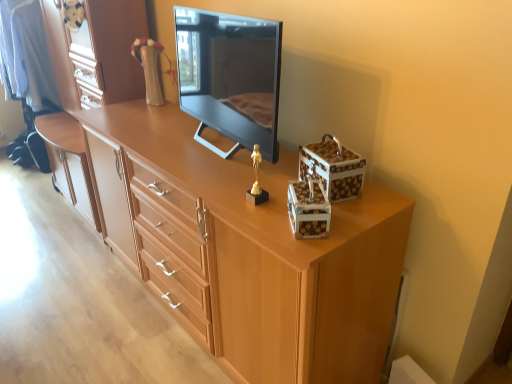
Describe the element at coordinates (97, 53) in the screenshot. I see `light brown wood dresser at center` at that location.

This screenshot has width=512, height=384. Describe the element at coordinates (333, 168) in the screenshot. I see `white glossy storage box at upper right, placed as the 1th storage box when sorted from back to front` at that location.

Looking at this image, measure the distance between gold metallic statue at center and camera.

The distance of gold metallic statue at center from camera is 4.12 feet.

This screenshot has height=384, width=512. What are the coordinates of `black glossy television at center` in the screenshot? It's located at (230, 77).

How different are the orientations of white glossy storage box at upper right, placed as the 1th storage box when sorted from back to front, and light wood chest of drawers at center in degrees?

The angular difference between white glossy storage box at upper right, placed as the 1th storage box when sorted from back to front, and light wood chest of drawers at center is 16.9 degrees.

Which is less distant, (334,139) or (239,178)?

The point (239,178) is more forward.

Is white glossy storage box at upper right, placed as the 1th storage box when sorted from back to front, in contact with light wood chest of drawers at center?

No, white glossy storage box at upper right, placed as the 1th storage box when sorted from back to front, is not next to light wood chest of drawers at center.

Considering the sizes of objects white glossy storage box at upper right, which is the 2th storage box in front-to-back order, and light wood chest of drawers at center in the image provided, who is shorter, white glossy storage box at upper right, which is the 2th storage box in front-to-back order, or light wood chest of drawers at center?

With less height is white glossy storage box at upper right, which is the 2th storage box in front-to-back order.

Between light wood chest of drawers at center and black glossy television at center, which one is positioned behind?

black glossy television at center is further away from the camera.

Is light wood chest of drawers at center surrounding black glossy television at center?

No, black glossy television at center is not inside light wood chest of drawers at center.

Is point (246, 264) positioned before point (267, 63)?

That is True.

Measure the distance between light wood chest of drawers at center and black glossy television at center.

light wood chest of drawers at center is 14.36 inches away from black glossy television at center.

Which object is further away from the camera, white glossy storage box at upper right, marked as the second storage box in a back-to-front arrangement, or black glossy television at center?

black glossy television at center.

Which object is positioned more to the right, white glossy storage box at upper right, marked as the second storage box in a back-to-front arrangement, or black glossy television at center?

A: Positioned to the right is white glossy storage box at upper right, marked as the second storage box in a back-to-front arrangement.

Is white glossy storage box at upper right, marked as the second storage box in a back-to-front arrangement, facing away from black glossy television at center?

No.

_ _ _ _ _ _ _

Task goal: Can you return every line of the records above word for word, leaving out the pictures?

Solution for this task:
Describe the element at coordinates (97, 53) in the screenshot. I see `light brown wood dresser at center` at that location.

This screenshot has width=512, height=384. Describe the element at coordinates (333, 168) in the screenshot. I see `white glossy storage box at upper right, placed as the 1th storage box when sorted from back to front` at that location.

Looking at this image, measure the distance between gold metallic statue at center and camera.

The distance of gold metallic statue at center from camera is 4.12 feet.

This screenshot has height=384, width=512. What are the coordinates of `black glossy television at center` in the screenshot? It's located at (230, 77).

How different are the orientations of white glossy storage box at upper right, placed as the 1th storage box when sorted from back to front, and light wood chest of drawers at center in degrees?

The angular difference between white glossy storage box at upper right, placed as the 1th storage box when sorted from back to front, and light wood chest of drawers at center is 16.9 degrees.

Which is less distant, (334,139) or (239,178)?

The point (239,178) is more forward.

Is white glossy storage box at upper right, placed as the 1th storage box when sorted from back to front, in contact with light wood chest of drawers at center?

No, white glossy storage box at upper right, placed as the 1th storage box when sorted from back to front, is not next to light wood chest of drawers at center.

Considering the sizes of objects white glossy storage box at upper right, which is the 2th storage box in front-to-back order, and light wood chest of drawers at center in the image provided, who is shorter, white glossy storage box at upper right, which is the 2th storage box in front-to-back order, or light wood chest of drawers at center?

With less height is white glossy storage box at upper right, which is the 2th storage box in front-to-back order.

Between light wood chest of drawers at center and black glossy television at center, which one is positioned behind?

black glossy television at center is further away from the camera.

Is light wood chest of drawers at center surrounding black glossy television at center?

No, black glossy television at center is not inside light wood chest of drawers at center.

Is point (246, 264) positioned before point (267, 63)?

That is True.

Measure the distance between light wood chest of drawers at center and black glossy television at center.

light wood chest of drawers at center is 14.36 inches away from black glossy television at center.

Which object is further away from the camera, white glossy storage box at upper right, marked as the second storage box in a back-to-front arrangement, or black glossy television at center?

black glossy television at center.

Which object is positioned more to the right, white glossy storage box at upper right, marked as the second storage box in a back-to-front arrangement, or black glossy television at center?

A: Positioned to the right is white glossy storage box at upper right, marked as the second storage box in a back-to-front arrangement.

Is white glossy storage box at upper right, marked as the second storage box in a back-to-front arrangement, facing away from black glossy television at center?

No.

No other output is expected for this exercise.